**Work instructions**
Return all of the records below verbatim.

(Records from a data source)
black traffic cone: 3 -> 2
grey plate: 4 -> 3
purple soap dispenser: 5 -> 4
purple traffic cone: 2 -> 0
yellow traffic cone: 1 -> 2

**Answer below**
black traffic cone: 3 -> 2
grey plate: 4 -> 3
purple soap dispenser: 5 -> 4
purple traffic cone: 2 -> 0
yellow traffic cone: 1 -> 2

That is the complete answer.